[Before-and-after object listings]

═══

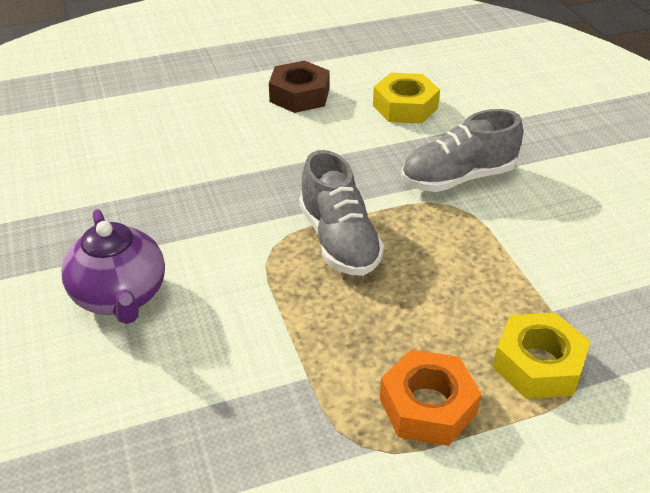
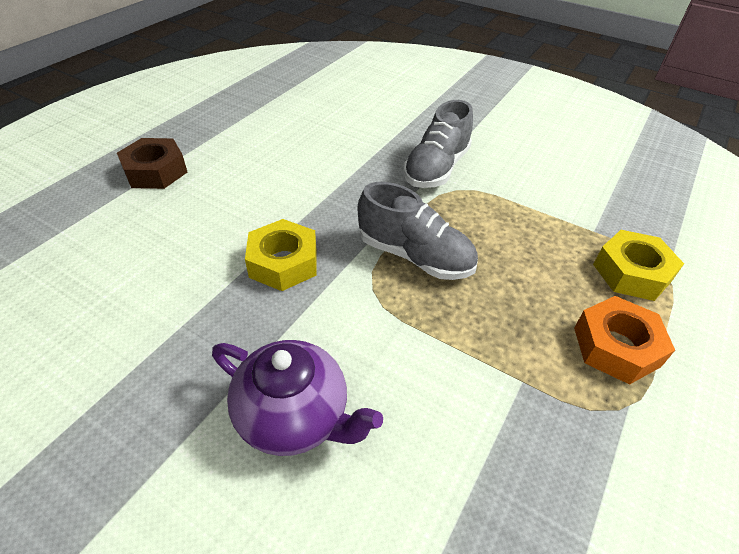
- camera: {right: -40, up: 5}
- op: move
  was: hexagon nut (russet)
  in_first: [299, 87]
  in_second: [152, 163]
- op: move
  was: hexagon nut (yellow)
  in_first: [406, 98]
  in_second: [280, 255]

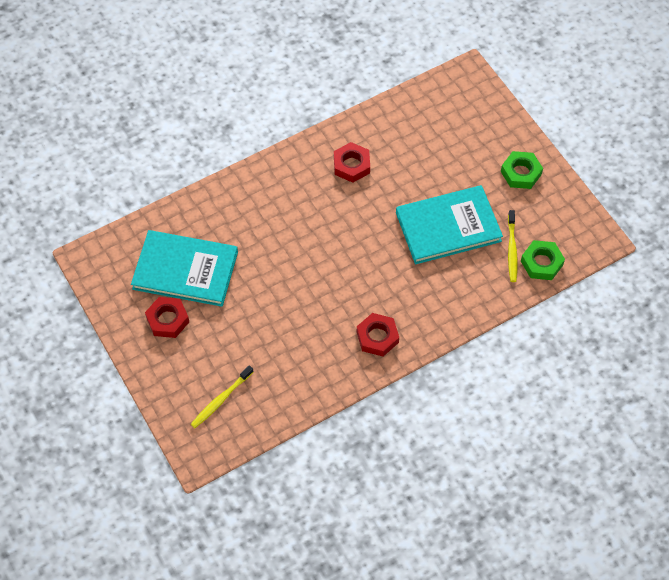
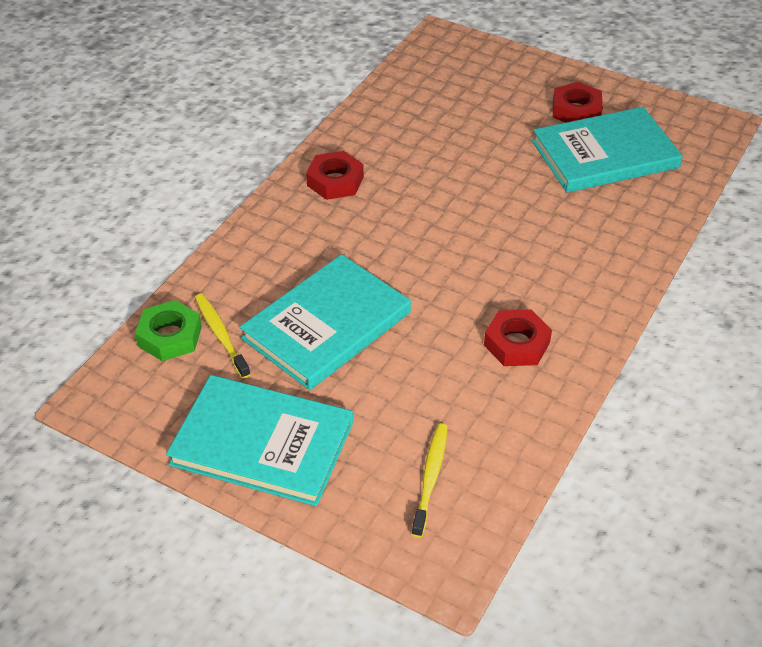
- camera: {right: 150, up: -15}
- op: replace
  was: hexagon nut (leaf-green)
  now: hardcover (teal)
  in_first: [522, 170]
  in_second: [259, 440]
- op: move
  was: toothbrush (yellow)
  in_first: [222, 396]
  in_second: [430, 480]

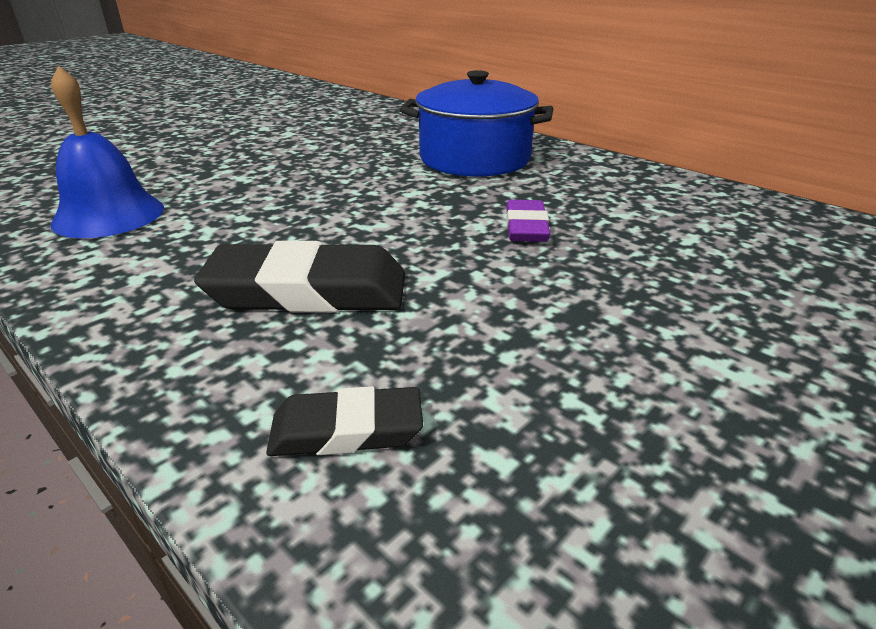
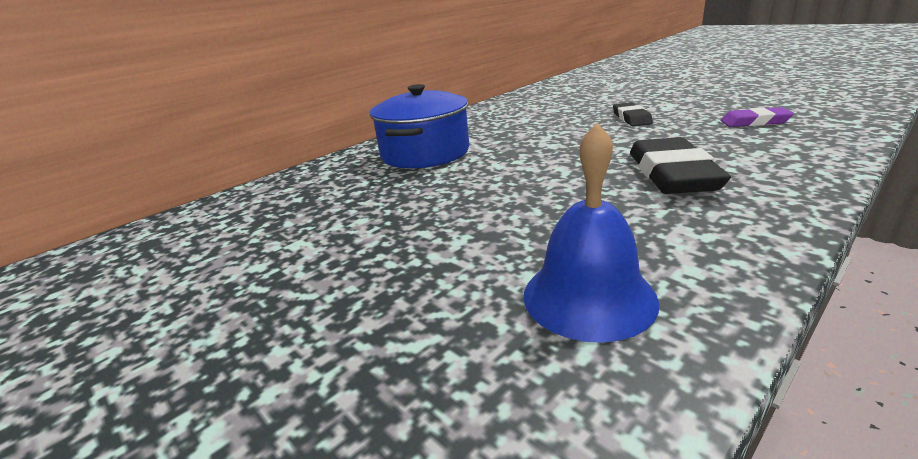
- camera: {right: -85, up: -5}
- op: move
  was: gum eraser (ebony)
  in_first: [344, 421]
  in_second: [633, 114]
- op: move
  was: gum eraser (violet)
  in_first: [528, 221]
  in_second: [757, 117]

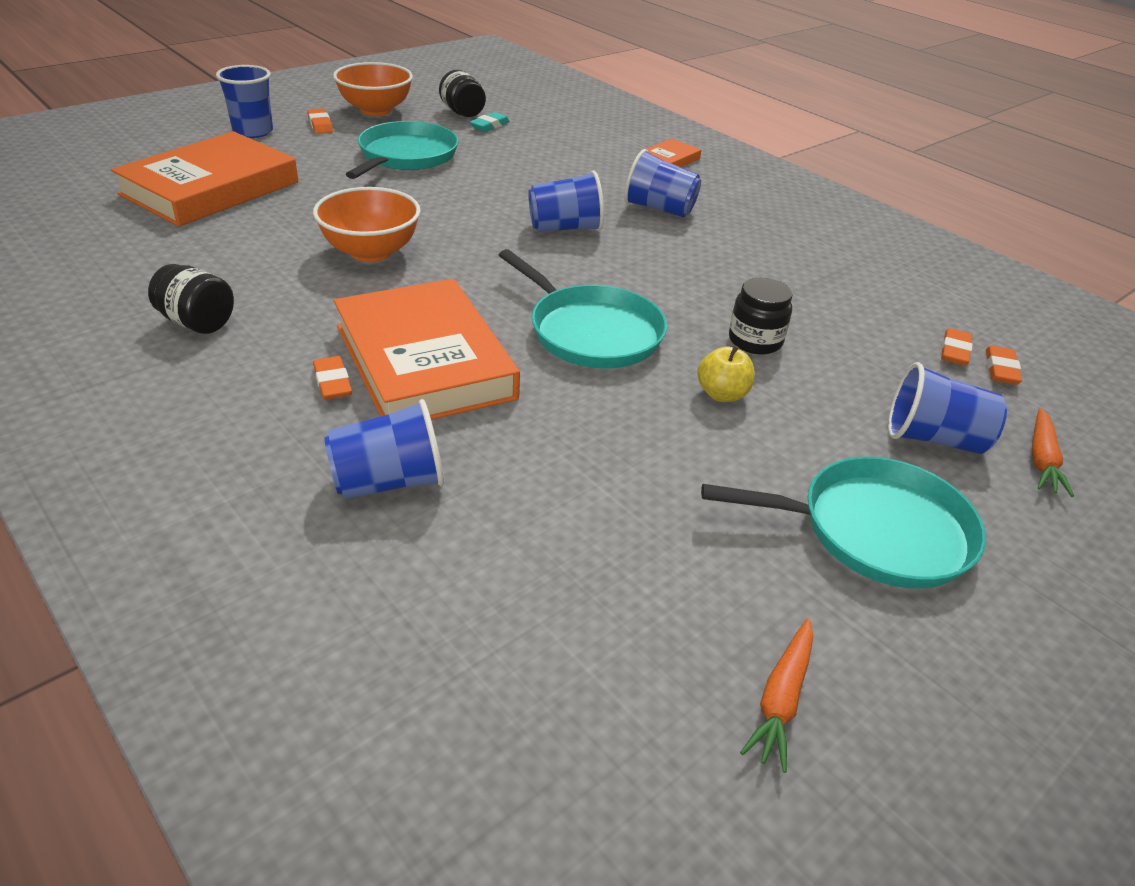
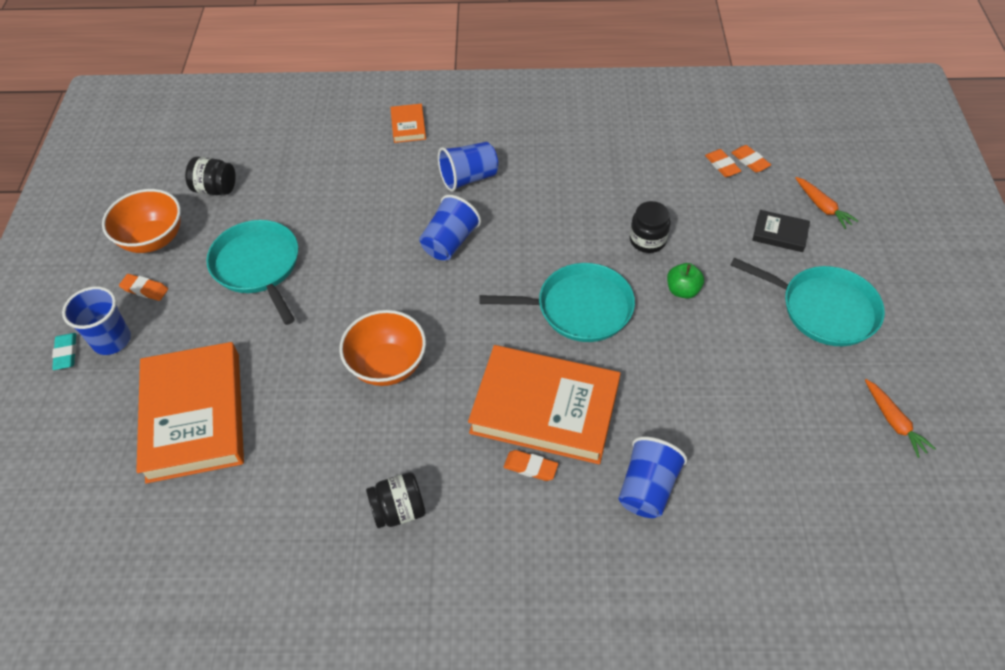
- camera: {right: -45, up: 15}
- op: move
  was: gum eraser (teal)
  in_first: [490, 122]
  in_second: [64, 351]
- op: recolor
  was: apple fruit (yellow)
  now: apple fruit (leaf-green)
  in_first: [726, 373]
  in_second: [685, 281]
- op: rotate
  was: frying pan (teal)
  in_first: [843, 522]
  in_second: [808, 302]
  clockwise: 75
- op: replace
  was: beaker (cobalt)
  now: hardcover (ebony)
  in_first: [947, 408]
  in_second: [781, 231]

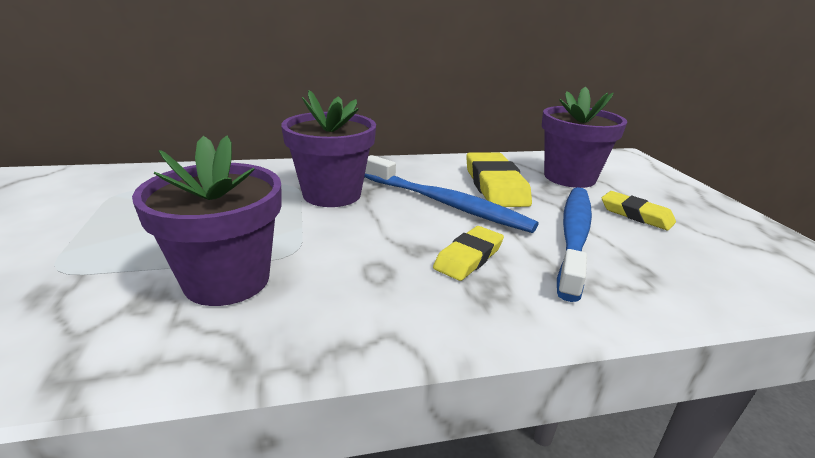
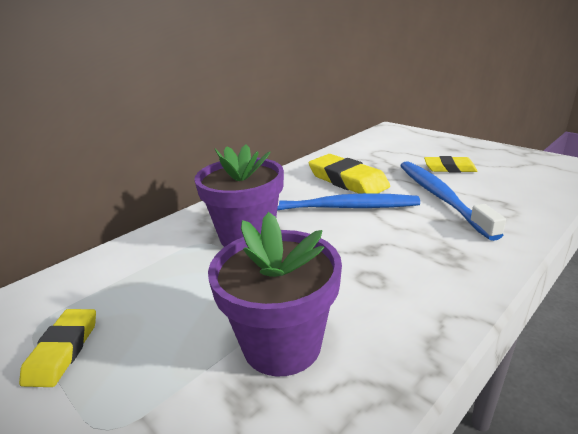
- camera: {right: -30, up: 0}
- op: move
  was: gum eraser (yellow)
  in_first: [468, 253]
  in_second: [57, 348]
- op: delete
  was: plant pot (violet)
  in_first: [584, 137]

═══

## EXERCISE OBJECTIVE
The lines to return are those in the records above that hold the word "yellow".

## RESULT BELOW
  was: hexagon nut (yellow)
  was: toothbrush (yellow)
  was: apple fruit (yellow)
  was: gum eraser (yellow)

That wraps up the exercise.